- [The task]: Set down each line of the material that follows, exactly, with no pictures.
[Opening Data provided section]
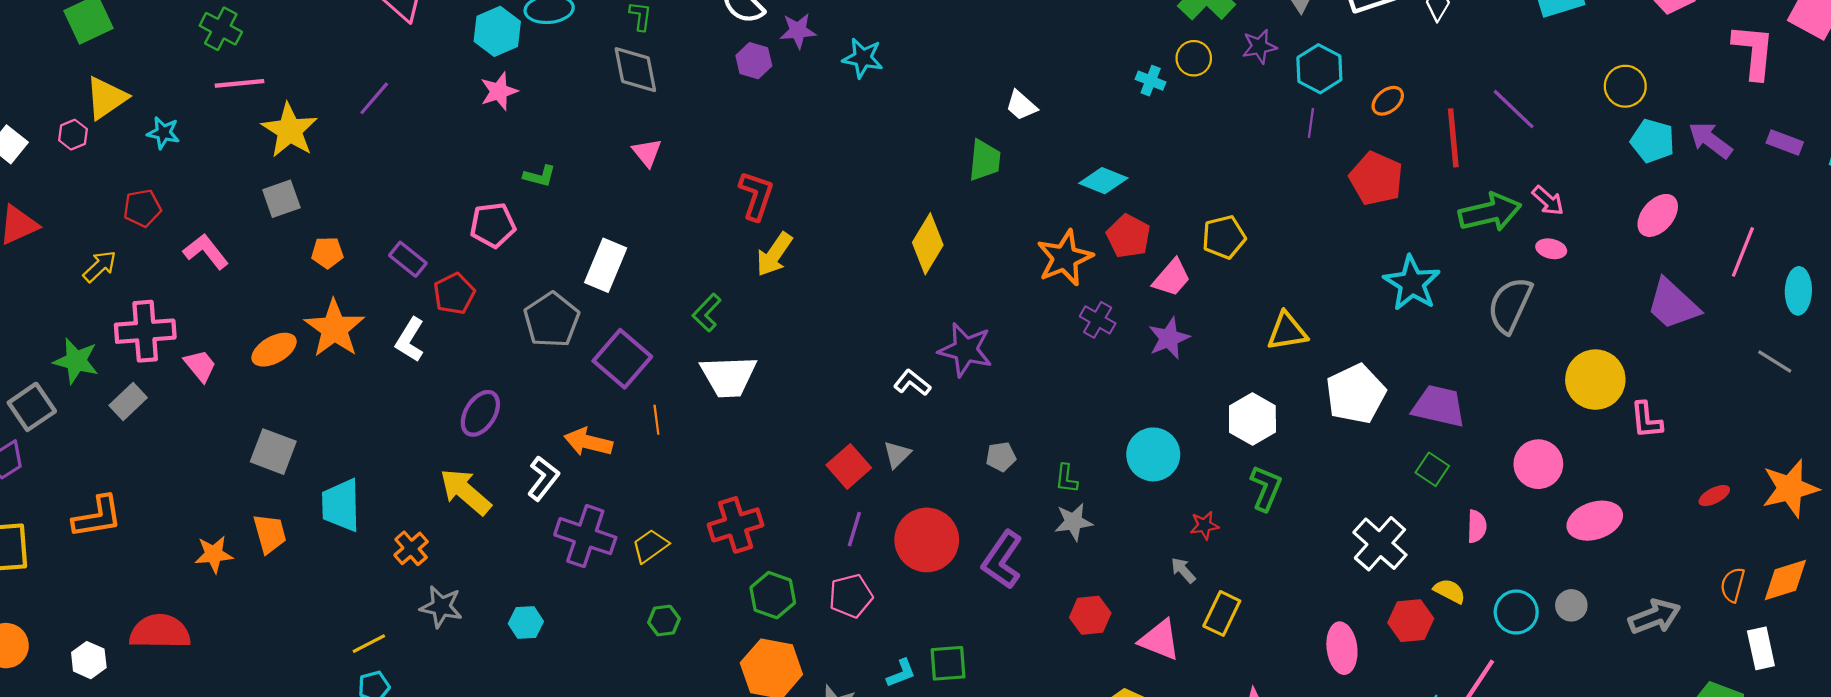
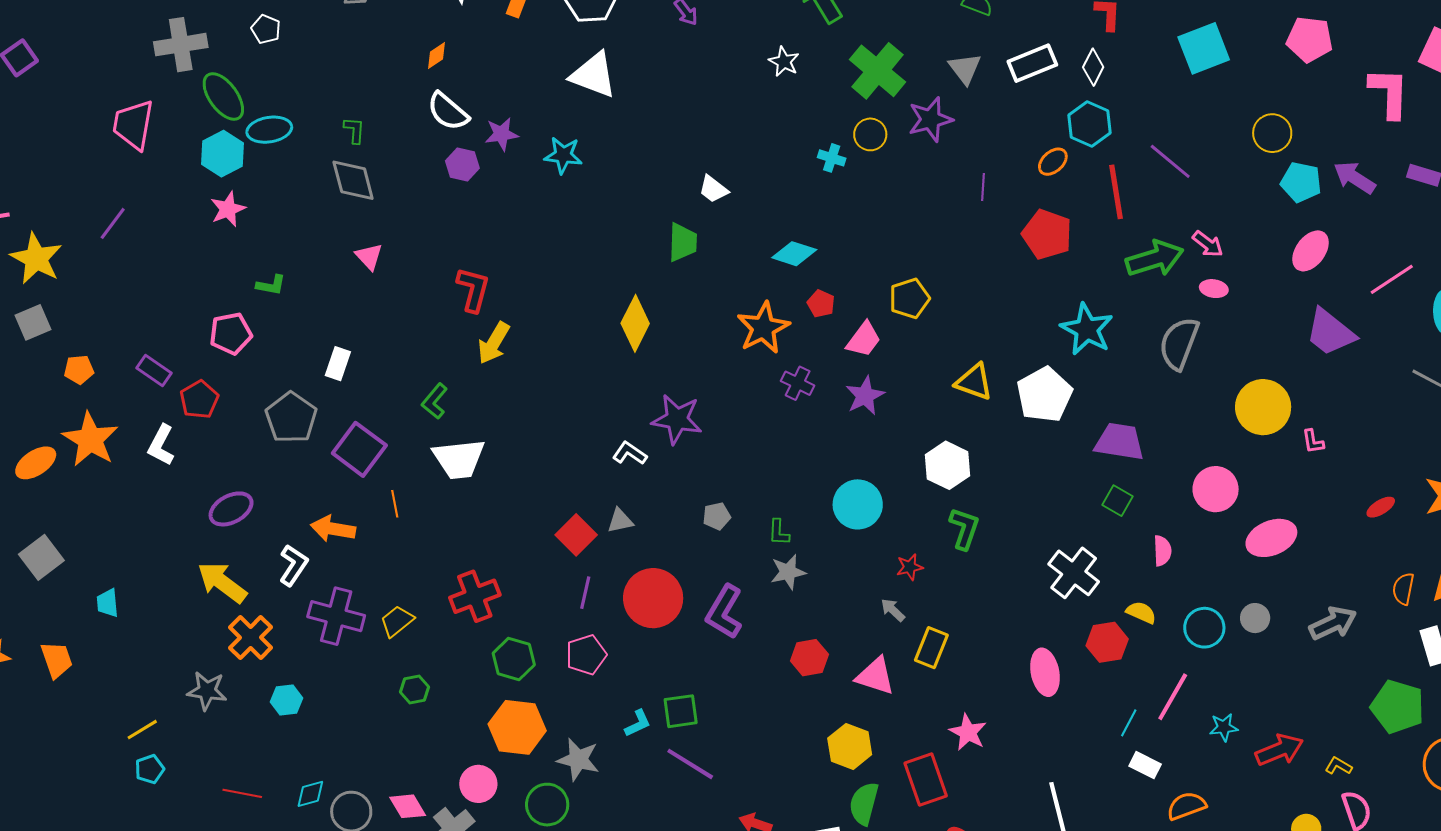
purple star: (1259, 46) -> (930, 119), size x1.4
cyan hexagon: (1319, 69) -> (1089, 124), moved
red pentagon: (1128, 236) -> (821, 304), size x0.7
pink line: (1743, 252) -> (1392, 279), turned 39
white rectangle: (606, 265) -> (338, 364), size x0.7
yellow triangle: (1287, 331) -> (974, 382), turned 33
white pentagon: (1356, 394) -> (1044, 395), moved
purple ellipse: (480, 413) -> (231, 509), turned 33
pink L-shape: (1646, 420) -> (1313, 441), size x0.7
gray square: (273, 452) -> (41, 557), turned 36
gray triangle: (897, 454) -> (620, 521), turned 36
cyan trapezoid: (341, 505) -> (108, 603), size x0.6
orange trapezoid: (270, 534) -> (57, 660), moved
orange cross: (411, 548) -> (251, 638), moved, size x1.4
[Closing Data provided section]
- [Exercise solution]:
purple star: (1259, 46) -> (930, 119), size x1.4
cyan hexagon: (1319, 69) -> (1089, 124), moved
red pentagon: (1128, 236) -> (821, 304), size x0.7
pink line: (1743, 252) -> (1392, 279), turned 39
white rectangle: (606, 265) -> (338, 364), size x0.7
yellow triangle: (1287, 331) -> (974, 382), turned 33
white pentagon: (1356, 394) -> (1044, 395), moved
purple ellipse: (480, 413) -> (231, 509), turned 33
pink L-shape: (1646, 420) -> (1313, 441), size x0.7
gray square: (273, 452) -> (41, 557), turned 36
gray triangle: (897, 454) -> (620, 521), turned 36
cyan trapezoid: (341, 505) -> (108, 603), size x0.6
orange trapezoid: (270, 534) -> (57, 660), moved
orange cross: (411, 548) -> (251, 638), moved, size x1.4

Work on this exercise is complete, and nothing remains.